The data:
====================
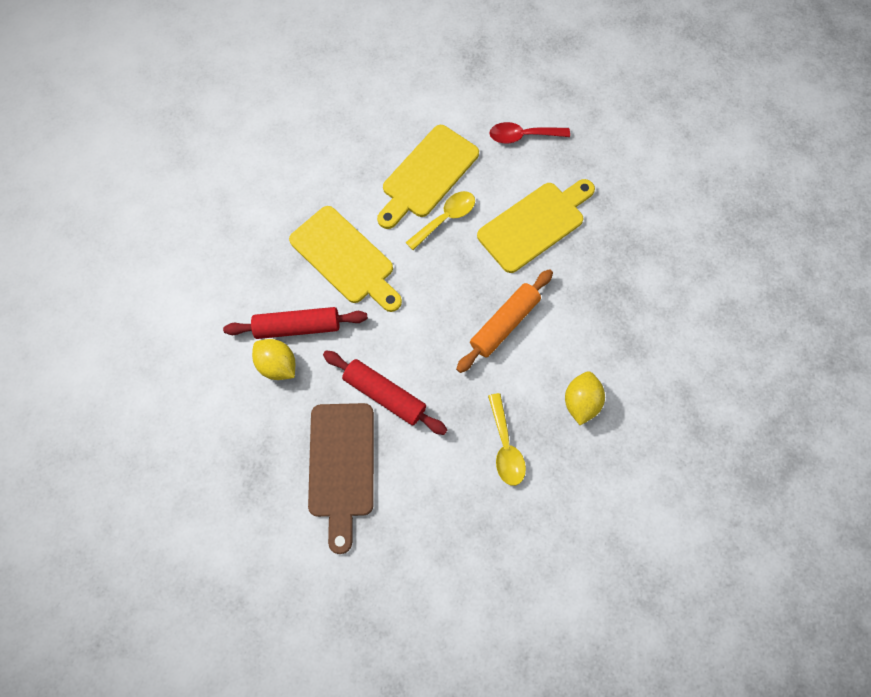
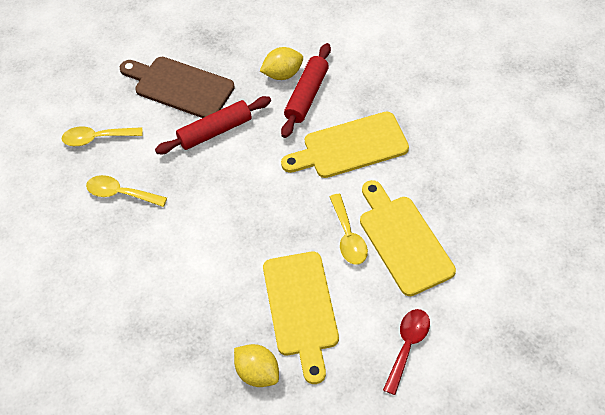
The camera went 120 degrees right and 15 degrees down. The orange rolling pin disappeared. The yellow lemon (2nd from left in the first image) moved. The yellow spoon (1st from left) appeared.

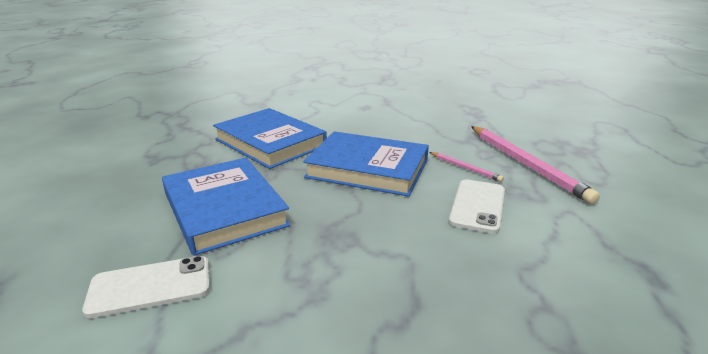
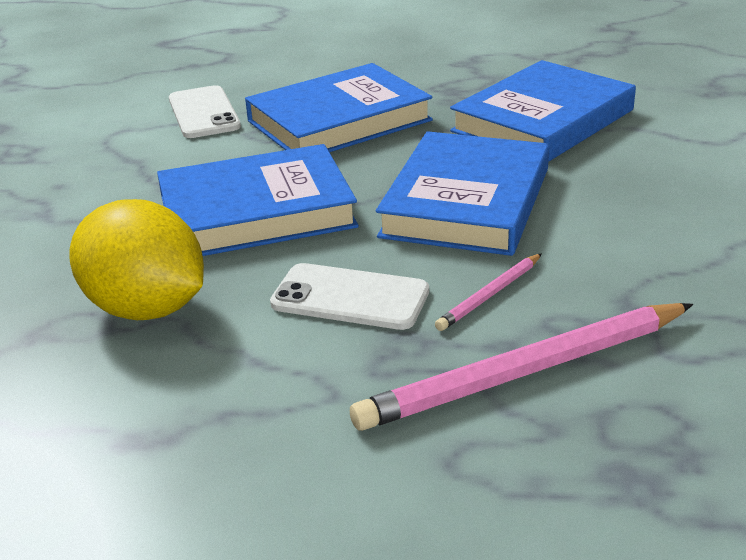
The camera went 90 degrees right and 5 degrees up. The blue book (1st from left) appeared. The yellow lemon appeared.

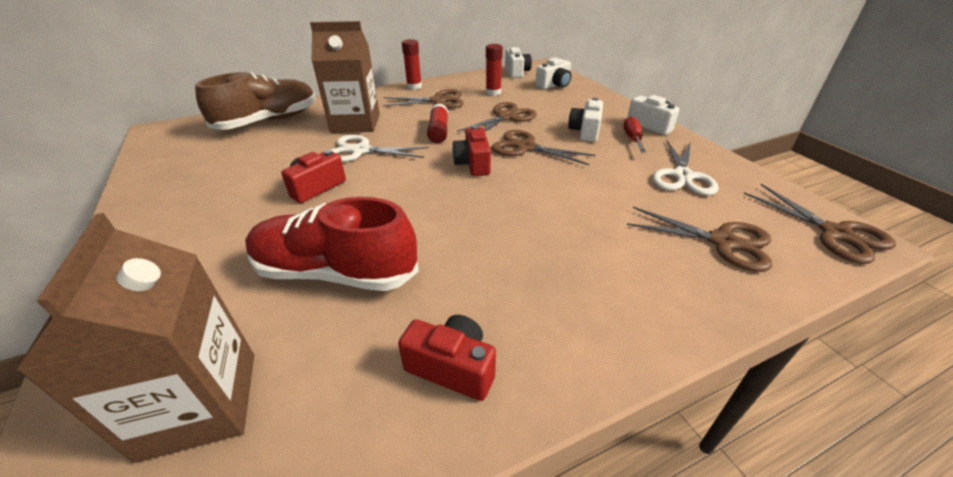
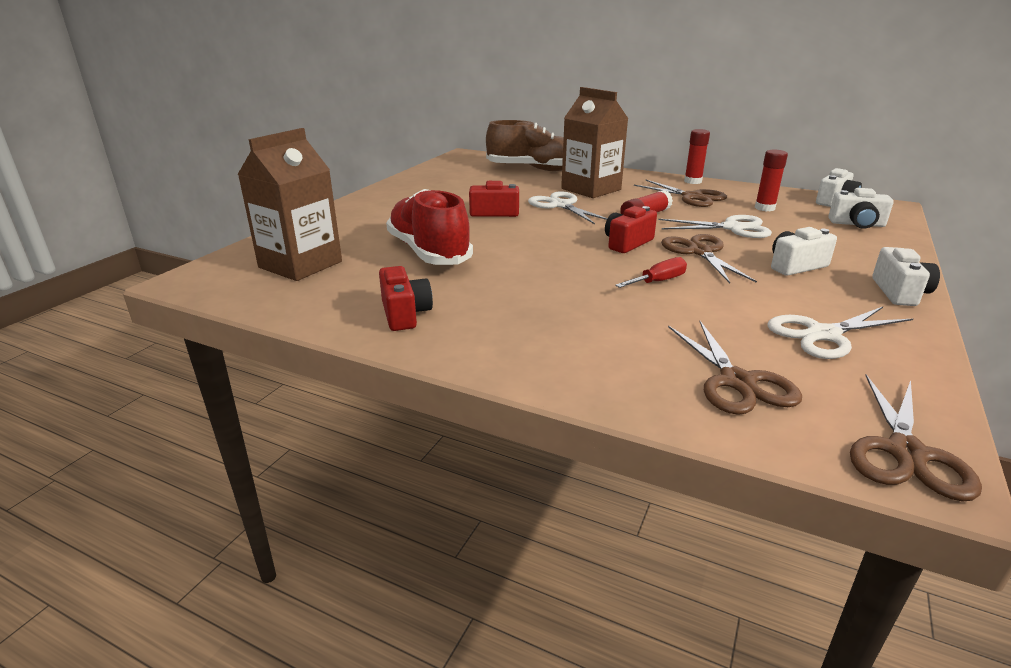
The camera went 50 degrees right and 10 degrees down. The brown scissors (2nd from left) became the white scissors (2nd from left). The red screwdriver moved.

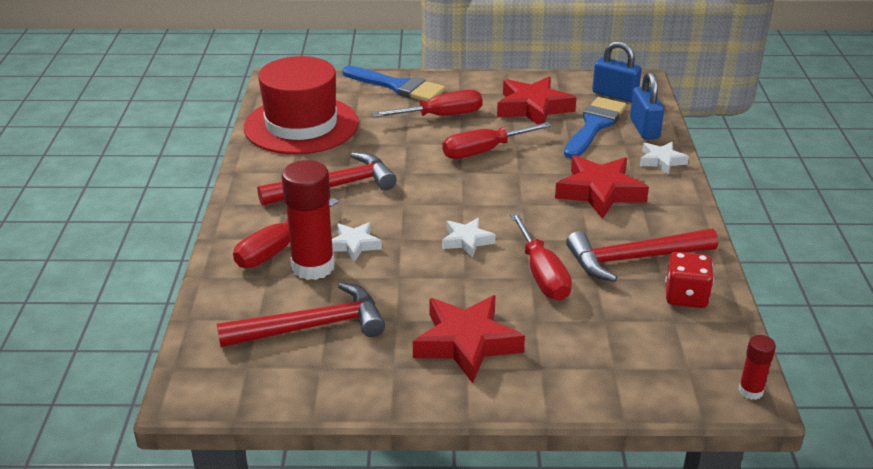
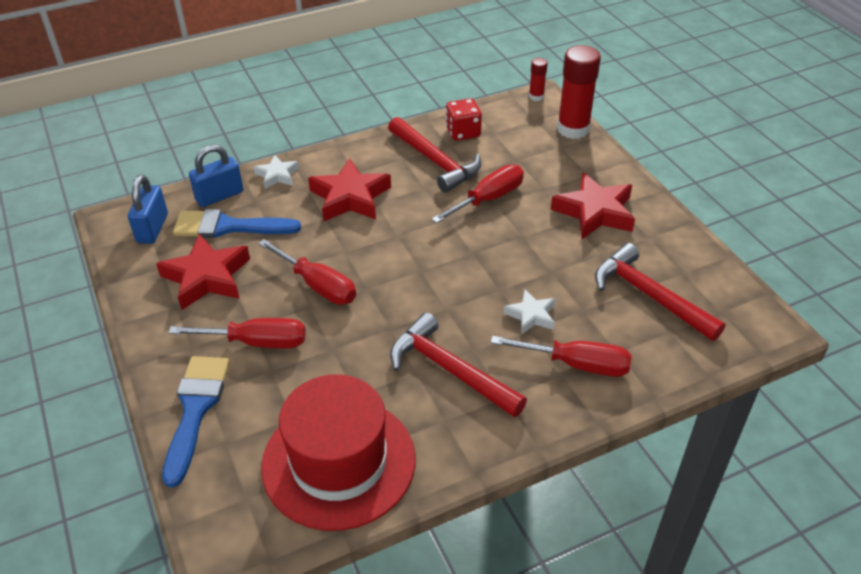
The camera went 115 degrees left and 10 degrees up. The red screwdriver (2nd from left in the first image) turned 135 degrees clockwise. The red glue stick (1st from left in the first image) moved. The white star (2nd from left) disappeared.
====================
Task goal:
Reproduce the material above exactly, first line through the line that contains "The camera went 50", minus the pictures.

Answer for the task:
The camera went 120 degrees right and 15 degrees down. The orange rolling pin disappeared. The yellow lemon (2nd from left in the first image) moved. The yellow spoon (1st from left) appeared.

The camera went 90 degrees right and 5 degrees up. The blue book (1st from left) appeared. The yellow lemon appeared.

The camera went 50 degrees right and 10 degrees down. The brown scissors (2nd from left) became the white scissors (2nd from left). The red screwdriver moved.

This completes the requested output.